### Task description
Retrieve every line from the records in which the word "lime" occurs.

### Data for review
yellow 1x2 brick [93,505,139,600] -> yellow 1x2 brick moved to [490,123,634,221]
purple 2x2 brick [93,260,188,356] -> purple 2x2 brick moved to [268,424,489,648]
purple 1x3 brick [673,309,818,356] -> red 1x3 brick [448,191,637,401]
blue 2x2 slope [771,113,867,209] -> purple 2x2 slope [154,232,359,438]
--
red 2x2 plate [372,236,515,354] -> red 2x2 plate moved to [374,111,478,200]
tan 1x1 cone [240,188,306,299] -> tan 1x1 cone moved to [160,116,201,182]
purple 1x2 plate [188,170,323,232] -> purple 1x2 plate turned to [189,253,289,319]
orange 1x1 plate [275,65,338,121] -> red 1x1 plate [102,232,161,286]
---
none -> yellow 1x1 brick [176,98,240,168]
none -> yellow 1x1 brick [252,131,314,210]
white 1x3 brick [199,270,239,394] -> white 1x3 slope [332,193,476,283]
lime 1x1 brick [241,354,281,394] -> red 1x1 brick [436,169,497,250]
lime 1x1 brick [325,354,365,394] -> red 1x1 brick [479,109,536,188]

### Solution
lime 1x1 brick [241,354,281,394] -> red 1x1 brick [436,169,497,250]
lime 1x1 brick [325,354,365,394] -> red 1x1 brick [479,109,536,188]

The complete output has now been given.